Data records
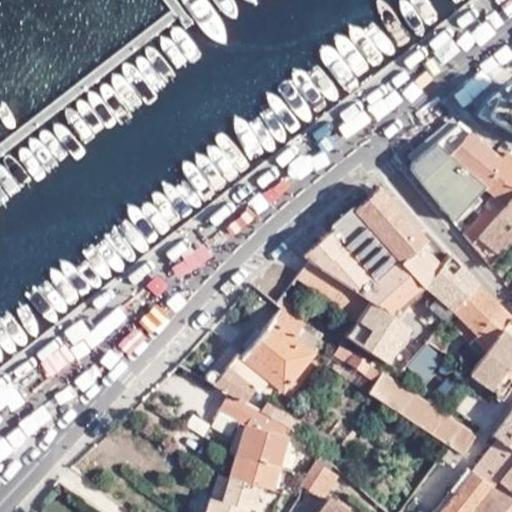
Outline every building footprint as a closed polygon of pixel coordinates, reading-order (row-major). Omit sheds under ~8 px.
[(511,83),(504,99),(495,95),(486,114),(511,127),(511,83)] [(410,167),(450,216),(464,200),(470,191),(478,183),(499,155),(457,122),(410,162),(410,167)] [(478,183),(504,202),(511,192),(511,155),(505,150),(499,155),(478,183)] [(424,237),(379,187),(337,214),(299,252),(308,260),(369,299),(396,317),(407,304),(424,284),(438,267),(419,242),(424,237)] [(481,214),(488,206),(470,191),(464,200),(481,214)] [(470,242),(488,265),(511,235),(511,192),(504,202),(495,214),(470,242)] [(464,234),(470,242),(495,214),(488,206),(481,214),(464,234)] [(449,254),(438,267),(424,284),(433,292),(425,302),(443,318),(475,281),(449,254)] [(335,308),(354,321),(357,318),(362,310),(366,304),(369,299),(308,260),(297,274),(340,302),(335,308)] [(487,292),(475,281),(443,318),(456,331),(487,292)] [(475,333),(498,304),(487,292),(456,331),(461,336),(469,327),(475,333)] [(280,295),(275,303),(280,306),(276,310),(284,317),(288,313),(293,305),(280,295)] [(396,317),(369,299),(366,304),(393,322),(394,320),(396,317)] [(407,304),(396,317),(394,320),(406,328),(418,313),(407,304)] [(488,345),(510,316),(498,304),(475,333),(488,345)] [(276,310),(270,318),(292,335),(301,325),(288,313),(284,317),(276,310)] [(362,310),(357,318),(393,342),(398,335),(362,310)] [(505,393),(511,384),(511,380),(501,372),(511,357),(511,317),(510,316),(488,345),(481,354),(470,369),(505,393)] [(204,380),(229,394),(240,401),(251,388),(256,391),(266,380),(279,389),(311,351),(292,335),(270,318),(239,356),(236,353),(218,374),(211,370),(206,370),(204,373),(204,380)] [(333,351),(375,380),(381,371),(345,346),(350,338),(386,361),(396,344),(393,342),(357,318),(354,321),(333,351)] [(427,338),(439,347),(442,349),(448,341),(449,340),(434,329),(427,338)] [(468,343),(481,354),(488,345),(475,333),(468,343)] [(433,355),(439,347),(427,338),(420,345),(433,355)] [(448,341),(442,349),(456,359),(462,351),(448,341)] [(386,361),(387,362),(394,366),(405,351),(396,344),(386,361)] [(463,356),(459,361),(464,365),(468,360),(463,356)] [(511,357),(501,372),(511,380),(511,357)] [(447,445),(461,454),(474,435),(381,371),(375,380),(367,392),(447,445)] [(244,426),(235,454),(261,463),(278,467),(289,429),(284,426),(258,411),(240,401),(229,394),(219,412),(244,426)] [(446,402),(459,410),(463,405),(450,396),(446,402)] [(258,411),(284,426),(288,419),(263,403),(258,411)] [(511,449),(511,408),(493,434),(496,437),(511,449)] [(289,429),(278,467),(284,470),(289,456),(291,456),(297,436),(289,429)] [(439,511),(466,511),(489,484),(492,486),(511,459),(511,449),(496,437),(439,511)] [(447,445),(438,457),(449,464),(453,459),(456,461),(461,454),(447,445)] [(235,454),(227,478),(256,486),(271,489),(278,467),(261,463),(235,454)] [(306,476),(300,484),(320,496),(335,475),(316,460),(306,476)] [(511,511),(511,465),(475,511),(511,511)] [(227,478),(217,472),(208,496),(220,500),(227,478)] [(208,496),(203,511),(247,511),(256,486),(227,478),(220,500),(208,496)] [(348,511),(328,496),(315,511),(348,511)]
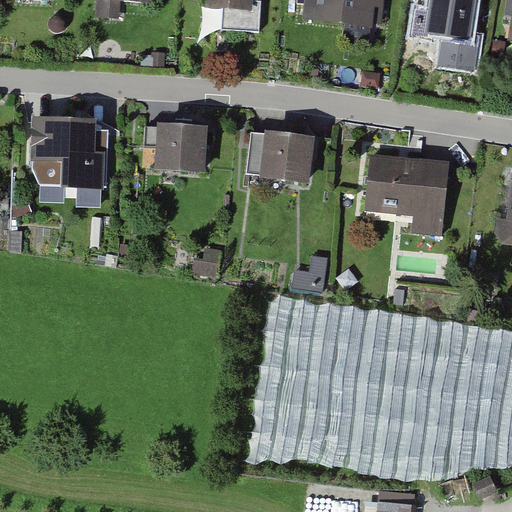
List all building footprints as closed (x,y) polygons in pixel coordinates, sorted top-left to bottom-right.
[(249,0),(210,0),(210,11),(230,10),(230,32),(259,32),(261,2),(250,1),(249,0)] [(380,0),(311,0),(309,17),(370,25),(372,5),(380,6),(380,0)] [(472,0),(435,0),(430,34),(467,39),(472,0)] [(58,36),(64,34),(67,29),(67,24),(64,19),(58,17),(52,19),(49,24),(49,30),(53,34),(58,36)] [(92,125),(35,123),(34,141),(47,143),(47,160),(66,162),(67,180),(91,182),(92,125)] [(159,169),(203,171),(204,133),(145,129),(144,149),(160,151),(159,169)] [(312,142),(251,134),(246,174),(307,182),(312,142)] [(449,166),(371,159),(367,200),(415,206),(413,232),(444,235),(449,166)] [(42,189),(42,198),(77,199),(77,189),(42,189)] [(80,192),(80,202),(104,202),(104,191),(80,192)] [(511,204),(509,224),(498,223),(498,234),(503,241),(511,242),(511,204)] [(325,259),(312,256),(309,274),(314,276),(312,293),(321,296),(325,259)] [(193,260),(192,273),(216,276),(217,262),(193,260)] [(406,291),(396,290),(394,303),(404,305),(406,291)] [(410,511),(411,508),(381,503),(380,511),(410,511)]
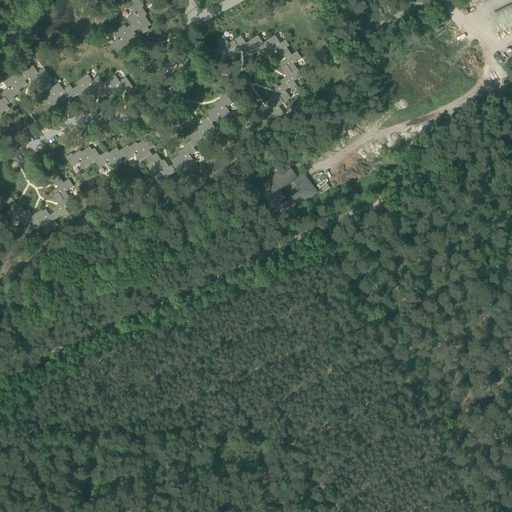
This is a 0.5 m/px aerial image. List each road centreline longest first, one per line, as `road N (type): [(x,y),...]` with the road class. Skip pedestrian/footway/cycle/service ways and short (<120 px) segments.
road 1 (track): [(511,140),(171,301)]
road 2 (track): [(323,229),(471,511)]
road 3 (track): [(337,511),(298,449),(261,445),(171,301)]
road 4 (unclassified): [(171,301),(0,381)]
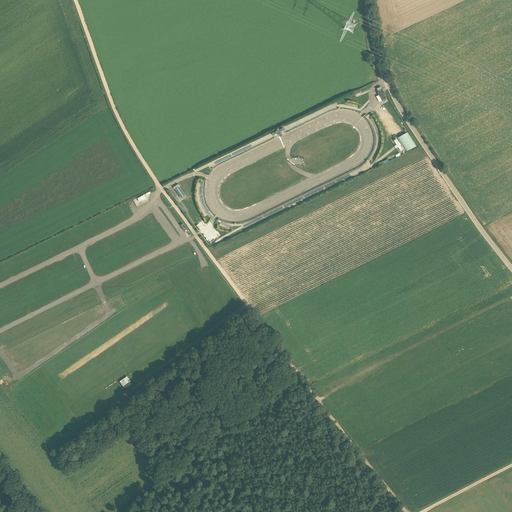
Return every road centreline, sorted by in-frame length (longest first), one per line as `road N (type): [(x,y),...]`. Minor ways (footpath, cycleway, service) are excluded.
road 1 (track): [(76,0),(109,99),(137,153),(405,511)]
road 2 (unclassified): [(511,268),(398,106),(366,0)]
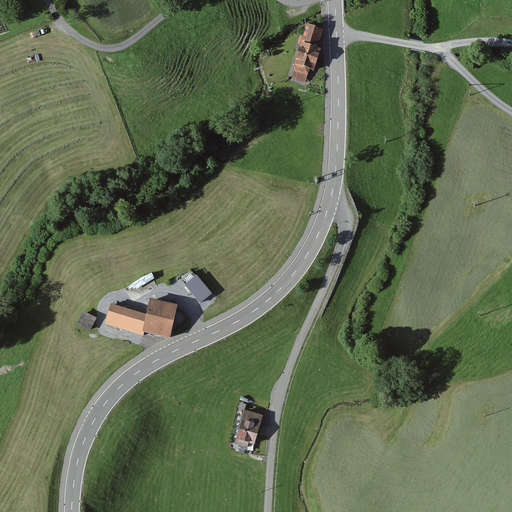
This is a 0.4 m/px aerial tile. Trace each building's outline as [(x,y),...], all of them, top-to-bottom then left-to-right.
[(324,33),(306,28),(294,68),(297,69),(293,81),(305,85),(309,71),(316,73),(323,51),(318,50),(324,33)] [(196,277),(186,286),(200,303),(211,294),(196,277)] [(121,309),(111,306),(106,325),(143,335),(144,332),(168,338),(176,307),(151,301),(148,316),(131,311),(132,304),(122,302),(121,309)] [(95,320),(83,314),(77,325),(90,331),(95,320)] [(263,416),(246,411),(237,445),(248,448),(249,445),(255,447),(263,416)]
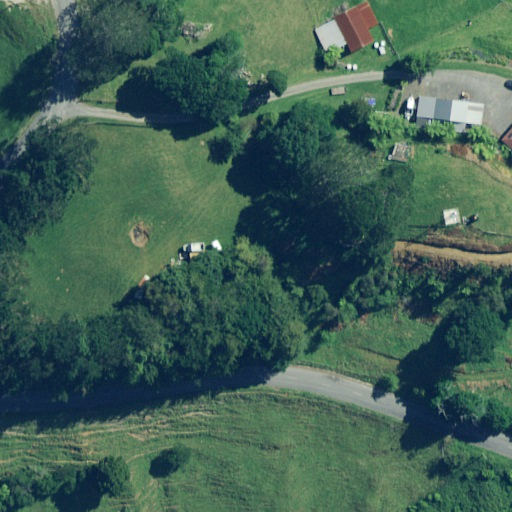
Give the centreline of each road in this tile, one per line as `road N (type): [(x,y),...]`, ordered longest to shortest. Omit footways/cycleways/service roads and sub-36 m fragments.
road 1 (unclassified): [(0,398),(46,405),(226,375),(283,376),(328,382),(511,446)]
road 2 (unclassified): [(42,0),(46,95),(0,171)]
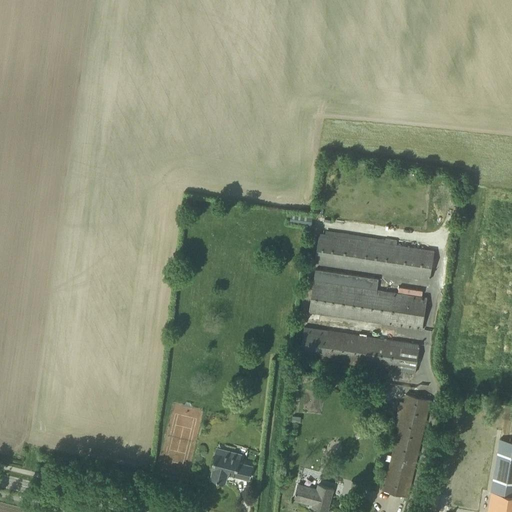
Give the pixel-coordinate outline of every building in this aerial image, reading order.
[(291,212),(289,223),(311,226),(313,215),(291,212)] [(325,233),(319,232),(314,262),(324,264),(338,266),(429,280),(434,251),(396,245),(397,240),(385,238),(384,239),(326,230),(325,233)] [(386,285),(385,290),(377,289),(378,278),(315,269),(307,320),(319,322),(321,313),(422,329),(426,297),(396,293),(397,286),(386,285)] [(304,327),(300,355),(415,373),(419,344),(393,340),(395,331),(380,328),(379,338),(304,327)] [(382,490),(408,497),(430,399),(406,394),(404,401),(400,401),(393,427),(397,428),(390,455),(386,454),(385,460),(389,461),(382,490)] [(511,511),(511,441),(500,439),(491,492),(487,511),(511,511)] [(234,475),(248,479),(251,466),(238,462),(239,458),(216,452),(212,468),(213,468),(211,478),(225,481),(227,472),(235,474),(234,475)] [(298,484),(294,499),(307,502),(308,501),(311,502),(311,503),(313,504),(312,507),(327,511),(332,488),(318,484),(317,489),(298,484)] [(435,511),(440,495),(428,492),(423,511),(435,511)]
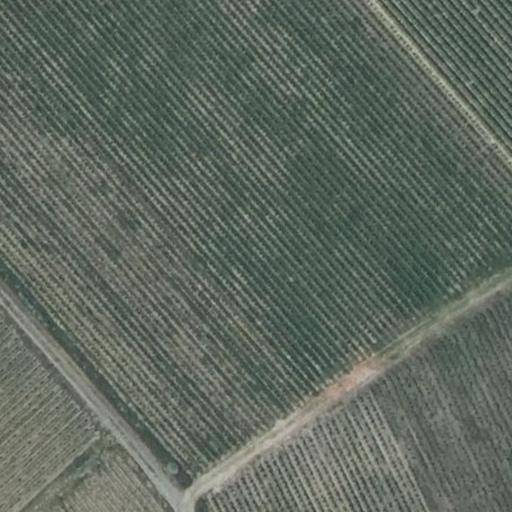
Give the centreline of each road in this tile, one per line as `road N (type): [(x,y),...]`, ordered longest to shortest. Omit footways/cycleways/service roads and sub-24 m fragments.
road 1 (track): [(179,501),(511,281)]
road 2 (track): [(184,511),(0,295)]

▶ Prompt
Please reproduce all of the data above with the pictures left out, swapping every "centreline" for "center line" and changing nothing else.

▶ Result of the task
Outline every building footprint as a closed polygon of pixel coordinates, reading-order (row-major). Omit sheds under ~8 px.
[(511,83),(504,99),(495,95),(486,114),(511,127),(511,83)] [(410,167),(450,216),(464,200),(470,191),(478,183),(499,155),(457,122),(410,162),(410,167)] [(478,183),(504,202),(511,192),(511,155),(505,150),(499,155),(478,183)] [(424,237),(379,187),(337,214),(299,252),(308,260),(369,299),(396,317),(407,304),(424,284),(438,267),(419,242),(424,237)] [(481,214),(488,206),(470,191),(464,200),(481,214)] [(470,242),(488,265),(511,235),(511,192),(504,202),(495,214),(470,242)] [(464,234),(470,242),(495,214),(488,206),(481,214),(464,234)] [(449,254),(438,267),(424,284),(433,292),(425,302),(443,318),(475,281),(449,254)] [(335,308),(354,321),(357,318),(362,310),(366,304),(369,299),(308,260),(297,274),(340,302),(335,308)] [(487,292),(475,281),(443,318),(456,331),(487,292)] [(475,333),(498,304),(487,292),(456,331),(461,336),(469,327),(475,333)] [(280,295),(275,303),(280,306),(276,310),(284,317),(288,313),(293,305),(280,295)] [(396,317),(369,299),(366,304),(393,322),(394,320),(396,317)] [(407,304),(396,317),(394,320),(406,328),(418,313),(407,304)] [(488,345),(510,316),(498,304),(475,333),(488,345)] [(276,310),(270,318),(292,335),(301,325),(288,313),(284,317),(276,310)] [(362,310),(357,318),(393,342),(398,335),(362,310)] [(505,393),(511,384),(511,380),(501,372),(511,357),(511,317),(510,316),(488,345),(481,354),(470,369),(505,393)] [(204,380),(229,394),(240,401),(251,388),(256,391),(266,380),(279,389),(311,351),(292,335),(270,318),(239,356),(236,353),(218,374),(211,370),(206,370),(204,373),(204,380)] [(333,351),(375,380),(381,371),(345,346),(350,338),(386,361),(396,344),(393,342),(357,318),(354,321),(333,351)] [(427,338),(439,347),(442,349),(448,341),(449,340),(434,329),(427,338)] [(468,343),(481,354),(488,345),(475,333),(468,343)] [(433,355),(439,347),(427,338),(420,345),(433,355)] [(448,341),(442,349),(456,359),(462,351),(448,341)] [(386,361),(387,362),(394,366),(405,351),(396,344),(386,361)] [(463,356),(459,361),(464,365),(468,360),(463,356)] [(511,357),(501,372),(511,380),(511,357)] [(447,445),(461,454),(474,435),(381,371),(375,380),(367,392),(447,445)] [(244,426),(235,454),(261,463),(278,467),(289,429),(284,426),(258,411),(240,401),(229,394),(219,412),(244,426)] [(446,402),(459,410),(463,405),(450,396),(446,402)] [(258,411),(284,426),(288,419),(263,403),(258,411)] [(511,449),(511,408),(493,434),(496,437),(511,449)] [(289,429),(278,467),(284,470),(289,456),(291,456),(297,436),(289,429)] [(439,511),(466,511),(489,484),(492,486),(511,459),(511,449),(496,437),(439,511)] [(447,445),(438,457),(449,464),(453,459),(456,461),(461,454),(447,445)] [(235,454),(227,478),(256,486),(271,489),(278,467),(261,463),(235,454)] [(306,476),(300,484),(320,496),(335,475),(316,460),(306,476)] [(511,511),(511,465),(475,511),(511,511)] [(227,478),(217,472),(208,496),(220,500),(227,478)] [(208,496),(203,511),(247,511),(256,486),(227,478),(220,500),(208,496)] [(348,511),(328,496),(315,511),(348,511)]
List all building footprints as closed (x,y) polygons in pixel coordinates, sorted top-left to bottom-right.
[(249,0),(210,0),(210,11),(230,10),(230,32),(259,32),(261,2),(250,1),(249,0)] [(380,0),(311,0),(309,17),(370,25),(372,5),(380,6),(380,0)] [(472,0),(435,0),(430,34),(467,39),(472,0)] [(58,36),(64,34),(67,29),(67,24),(64,19),(58,17),(52,19),(49,24),(49,30),(53,34),(58,36)] [(92,125),(35,123),(34,141),(47,143),(47,160),(66,162),(67,180),(91,182),(92,125)] [(159,169),(203,171),(204,133),(145,129),(144,149),(160,151),(159,169)] [(312,142),(251,134),(246,174),(307,182),(312,142)] [(449,166),(371,159),(367,200),(415,206),(413,232),(444,235),(449,166)] [(42,189),(42,198),(77,199),(77,189),(42,189)] [(80,192),(80,202),(104,202),(104,191),(80,192)] [(511,204),(509,224),(498,223),(498,234),(503,241),(511,242),(511,204)] [(325,259),(312,256),(309,274),(314,276),(312,293),(321,296),(325,259)] [(193,260),(192,273),(216,276),(217,262),(193,260)] [(406,291),(396,290),(394,303),(404,305),(406,291)] [(410,511),(411,508),(381,503),(380,511),(410,511)]
This is a 0.5 m/px aerial image. List each road center line longest first, one per line, as `road N (type): [(x,y),...]` with the road class. Skip pedestrian/footway/cycle/service ways and short (<120 px) segments.
road 1 (track): [(511,140),(171,301)]
road 2 (track): [(323,229),(471,511)]
road 3 (track): [(337,511),(298,449),(261,445),(171,301)]
road 4 (unclassified): [(171,301),(0,381)]
Return every road center line, sorted by in-frame length (longest first), one per line as `road N (type): [(x,y),...]`. Minor ways (footpath, cycleway, service) are excluded.
road 1 (track): [(76,0),(109,99),(137,153),(405,511)]
road 2 (unclassified): [(511,268),(398,106),(366,0)]
This is a 0.4 m/px aerial tile. Trace each building's outline as [(x,y),...], all of them, top-to-bottom then left-to-right.
[(324,33),(306,28),(294,68),(297,69),(293,81),(305,85),(309,71),(316,73),(323,51),(318,50),(324,33)] [(196,277),(186,286),(200,303),(211,294),(196,277)] [(121,309),(111,306),(106,325),(143,335),(144,332),(168,338),(176,307),(151,301),(148,316),(131,311),(132,304),(122,302),(121,309)] [(95,320),(83,314),(77,325),(90,331),(95,320)] [(263,416),(246,411),(237,445),(248,448),(249,445),(255,447),(263,416)]
Give the center line of each road in this tile, one per line as `road N (type): [(x,y),...]`, ordered longest to shortest. Omit footways/cycleways/service roads and sub-36 m fragments.
road 1 (unclassified): [(0,398),(46,405),(226,375),(283,376),(328,382),(511,446)]
road 2 (unclassified): [(42,0),(46,95),(0,171)]
Give the pixel-coordinate outline of every building in this aerial image, reading order.
[(291,212),(289,223),(311,226),(313,215),(291,212)] [(325,233),(319,232),(314,262),(324,264),(338,266),(429,280),(434,251),(396,245),(397,240),(385,238),(384,239),(326,230),(325,233)] [(386,285),(385,290),(377,289),(378,278),(315,269),(307,320),(319,322),(321,313),(422,329),(426,297),(396,293),(397,286),(386,285)] [(304,327),(300,355),(415,373),(419,344),(393,340),(395,331),(380,328),(379,338),(304,327)] [(382,490),(408,497),(430,399),(406,394),(404,401),(400,401),(393,427),(397,428),(390,455),(386,454),(385,460),(389,461),(382,490)] [(511,511),(511,441),(500,439),(491,492),(487,511),(511,511)] [(234,475),(248,479),(251,466),(238,462),(239,458),(216,452),(212,468),(213,468),(211,478),(225,481),(227,472),(235,474),(234,475)] [(298,484),(294,499),(307,502),(308,501),(311,502),(311,503),(313,504),(312,507),(327,511),(332,488),(318,484),(317,489),(298,484)] [(435,511),(440,495),(428,492),(423,511),(435,511)]
Give the center line of each road in this tile, one per line as `road N (type): [(x,y),...]`, ordered longest to shortest. Omit footways/cycleways/service roads and sub-24 m fragments.
road 1 (track): [(179,501),(511,281)]
road 2 (track): [(184,511),(0,295)]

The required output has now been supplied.